WORK TASK: Once the line containing "scarlet_tablespoon (2nd from" is reached in the listing below, reproduce it and all later lines through the final one exactly, but omit any pictures.

EXERCISE MATERIAL:
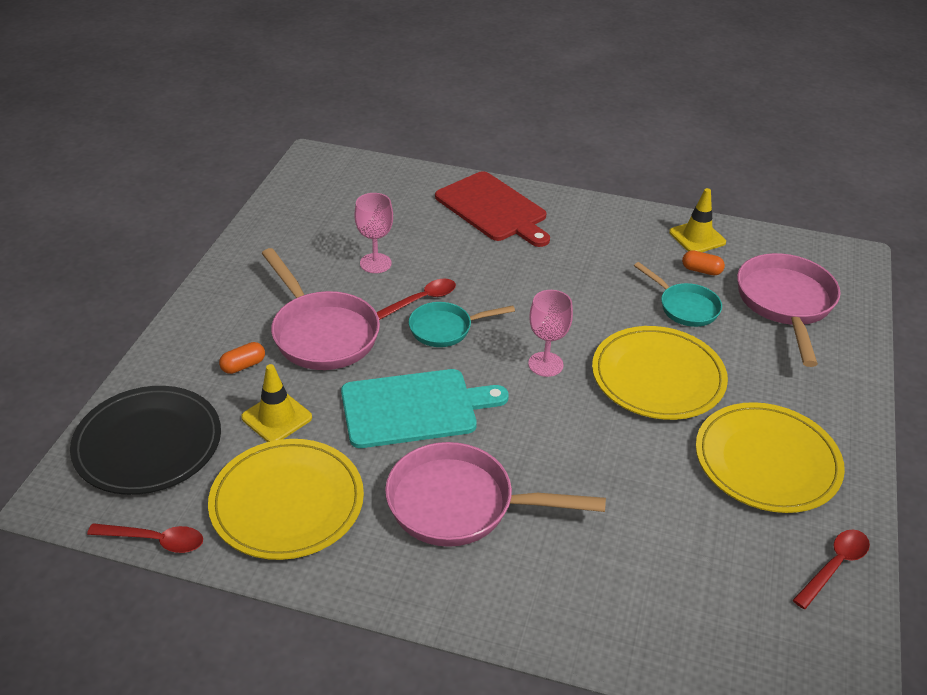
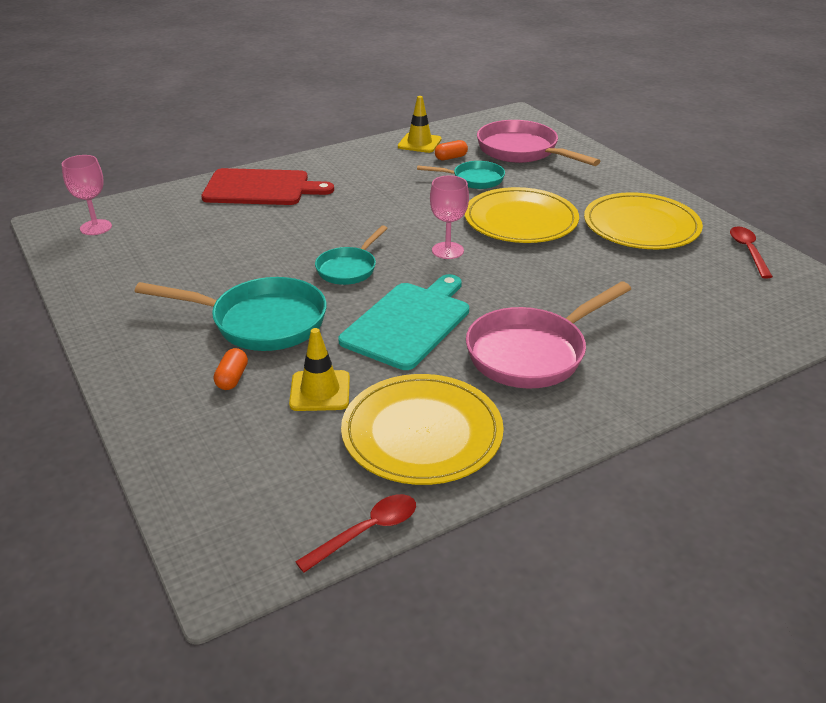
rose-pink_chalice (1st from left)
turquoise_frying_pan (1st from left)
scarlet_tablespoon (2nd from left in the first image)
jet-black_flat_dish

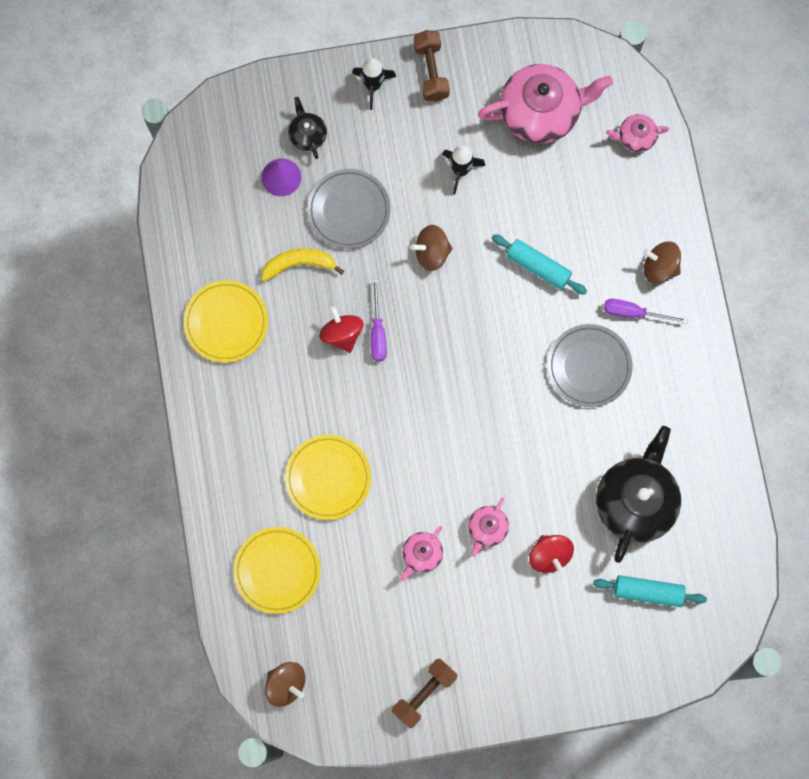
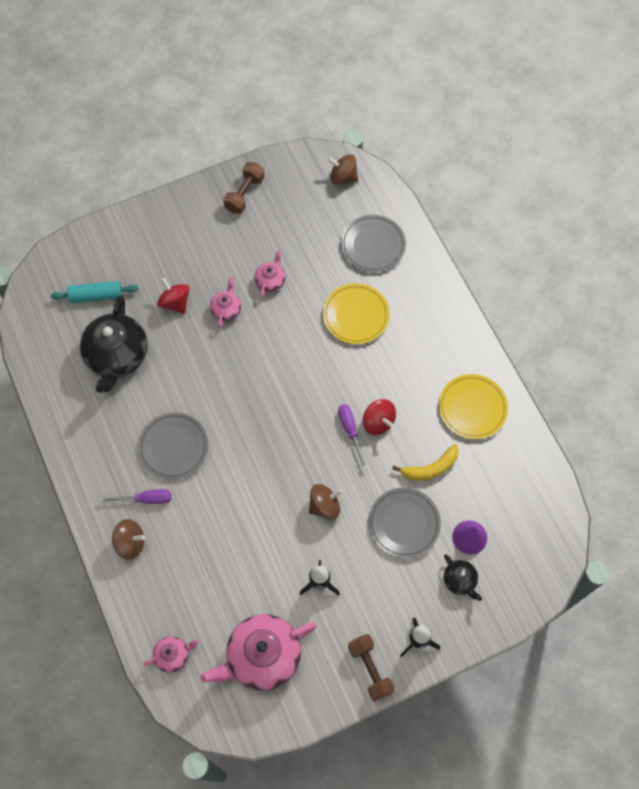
turquoise_dough_roller (1st from left in the first image)
grey_flat_dish (2nd from left)

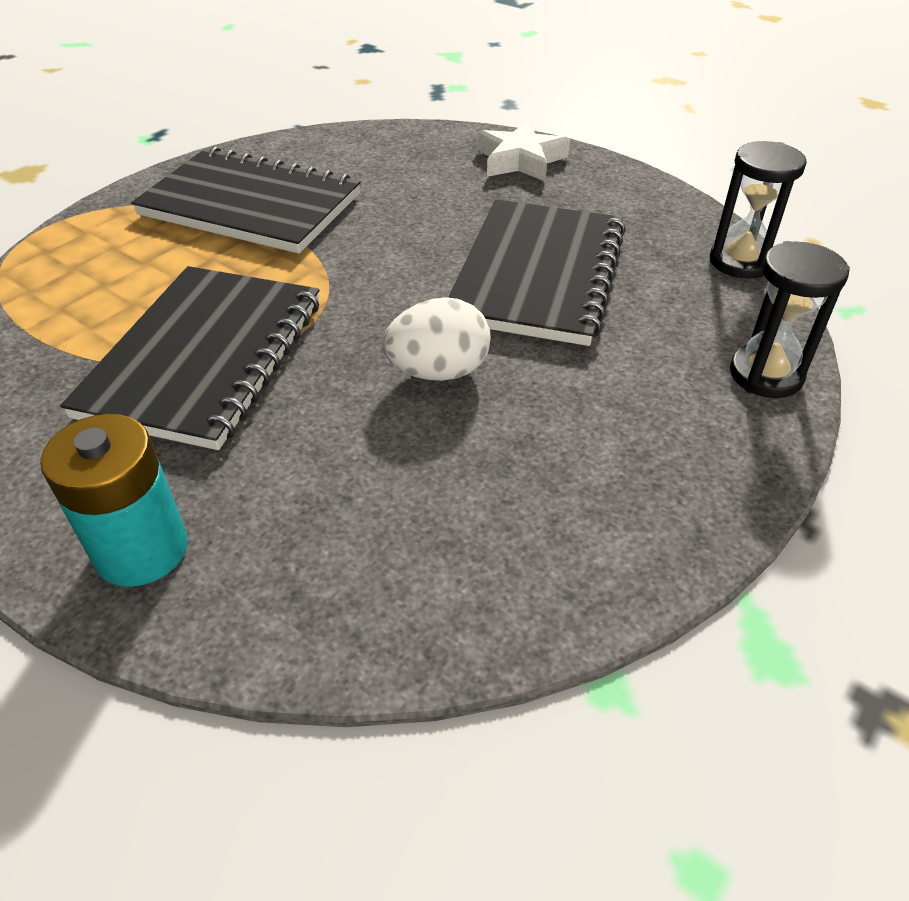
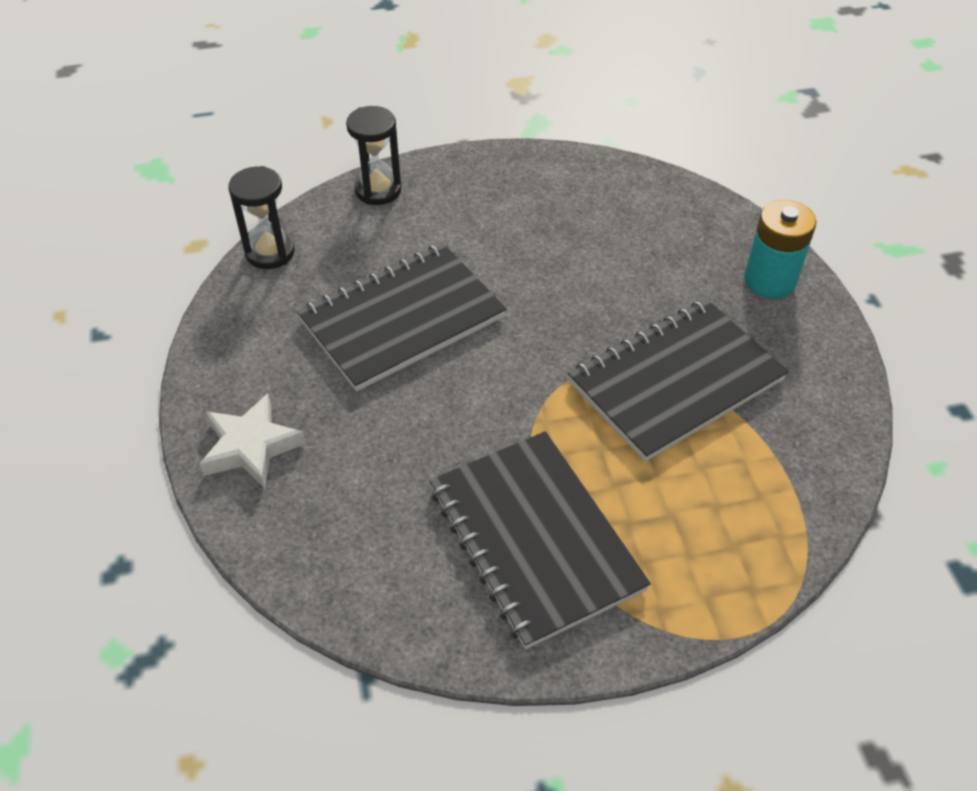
white_egg_shape

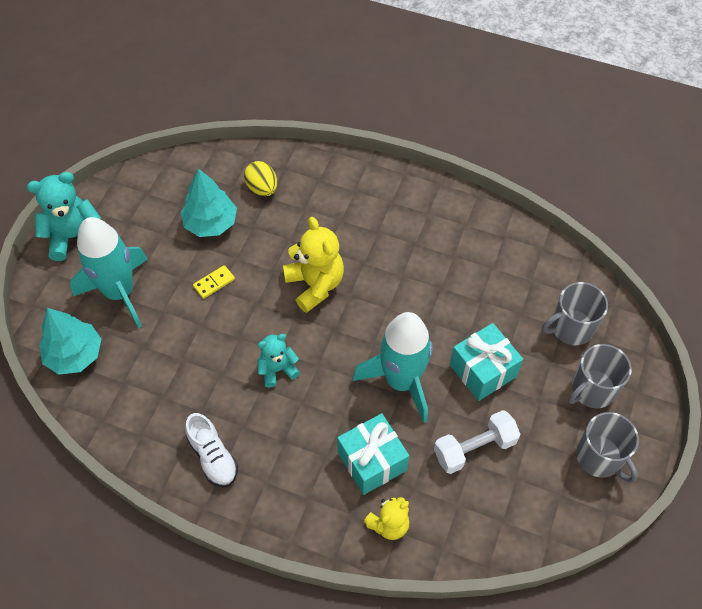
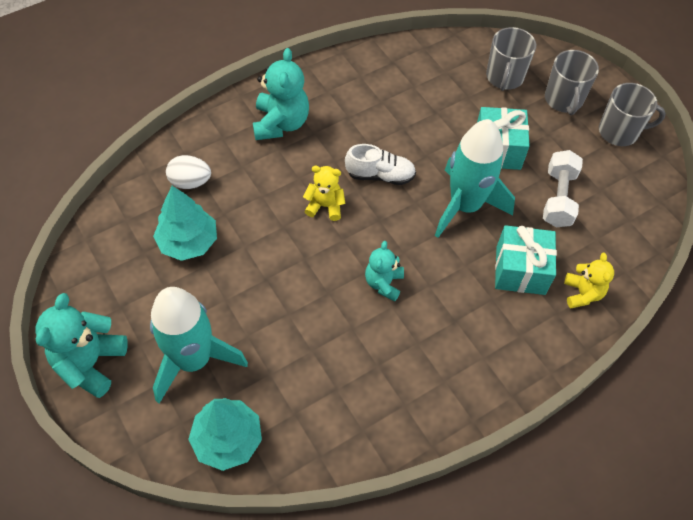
white_egg_shape
bright_yellow_teddy_bear (1st from left)
bright_yellow_domino_tile
white_shoe
turquoise_teddy_bear (2nd from left)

EXPECTED ANSWER:
scarlet_tablespoon (2nd from left in the first image)
jet-black_flat_dish

turquoise_dough_roller (1st from left in the first image)
grey_flat_dish (2nd from left)

white_egg_shape

white_egg_shape
bright_yellow_teddy_bear (1st from left)
bright_yellow_domino_tile
white_shoe
turquoise_teddy_bear (2nd from left)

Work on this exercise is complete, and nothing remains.